Leave out the pictures and copy the remaining records exactly.

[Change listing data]
+===+

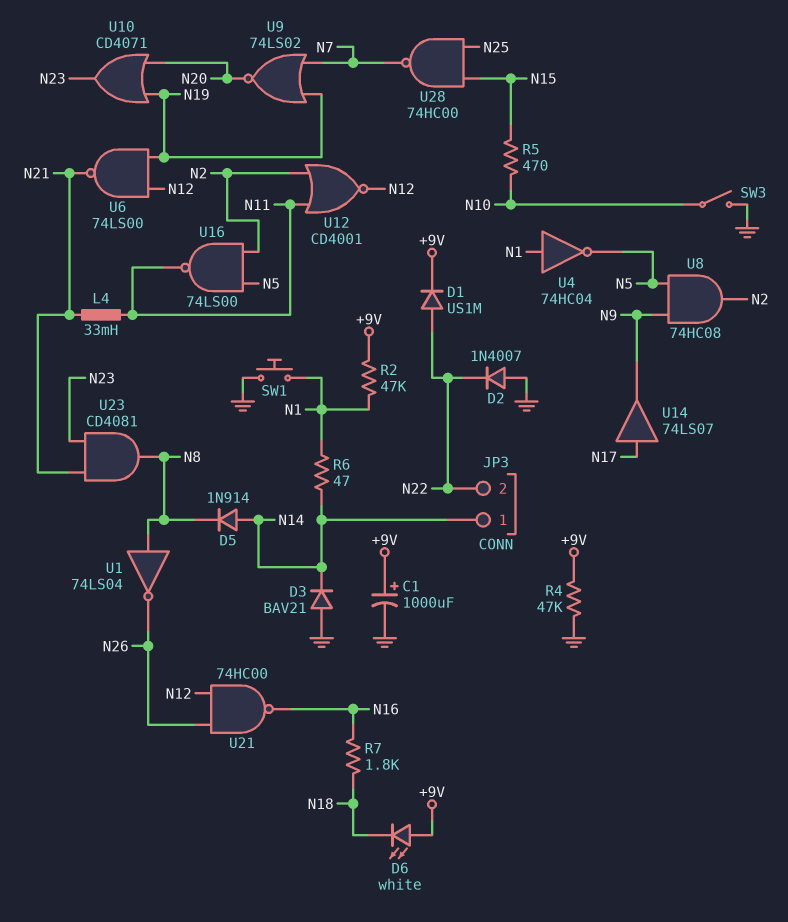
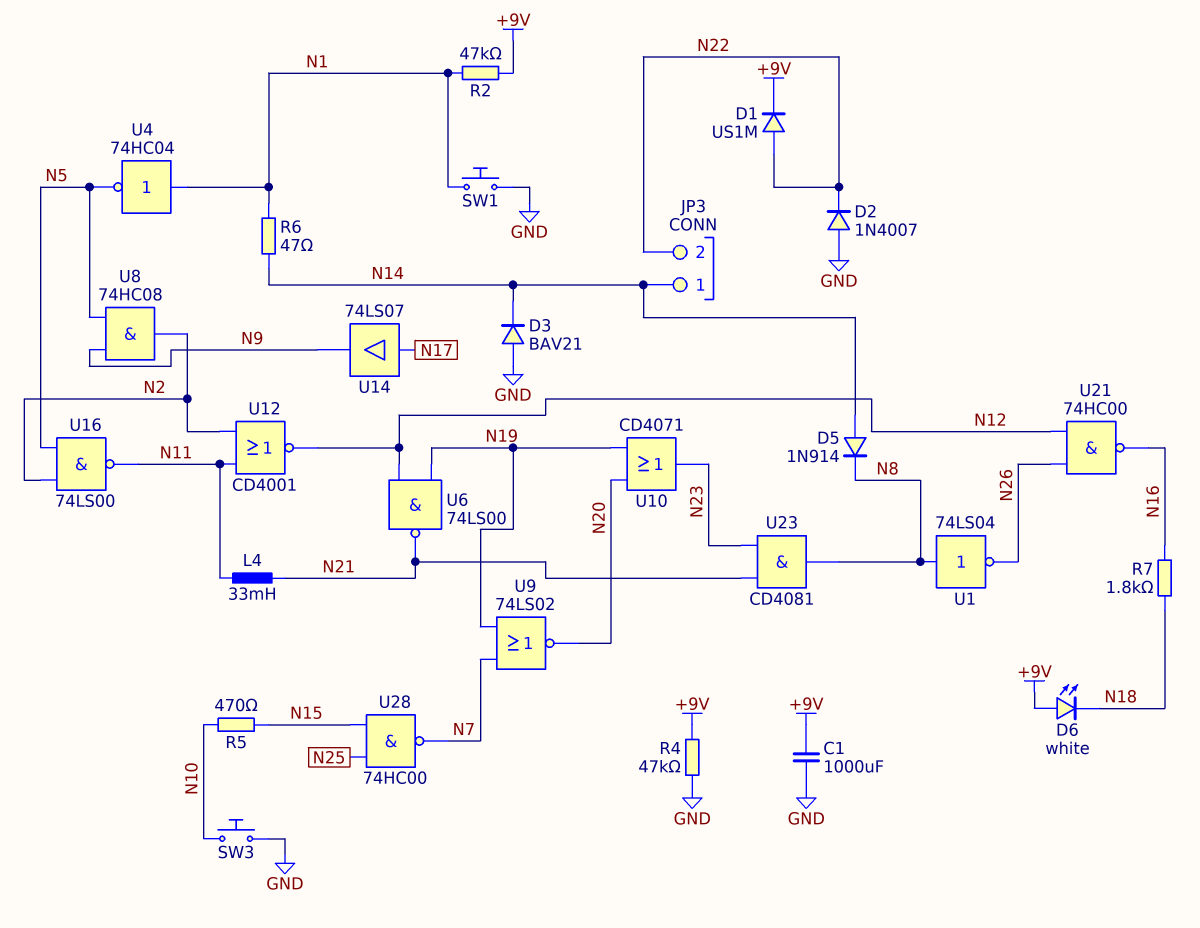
C1: 1000uF (plus +9V, minus GND) -> 1000uF (+9V, GND)
SW3: switch (GND, N10) -> button (GND, N10)

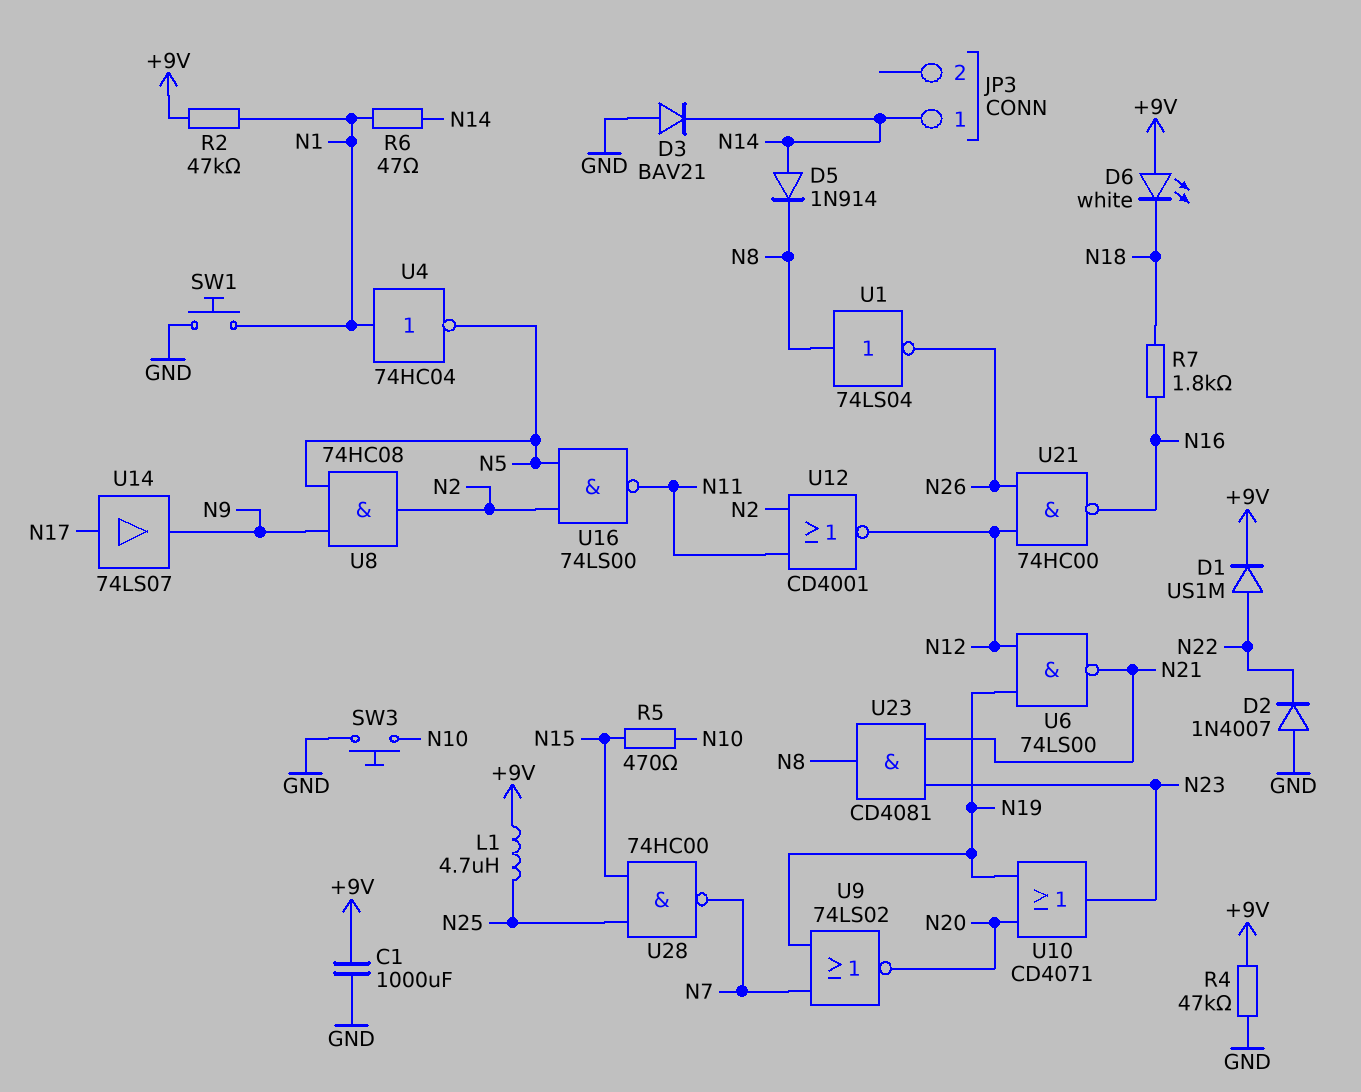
JP3 pin 2: N22 -> none
L1: none -> 4.7uH (+9V, N25)
L4: 33mH (N11, N21) -> none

+===+

- Answer section:
C1: 1000uF (plus +9V, minus GND) -> 1000uF (+9V, GND)
SW3: switch (GND, N10) -> button (GND, N10)

JP3 pin 2: N22 -> none
L1: none -> 4.7uH (+9V, N25)
L4: 33mH (N11, N21) -> none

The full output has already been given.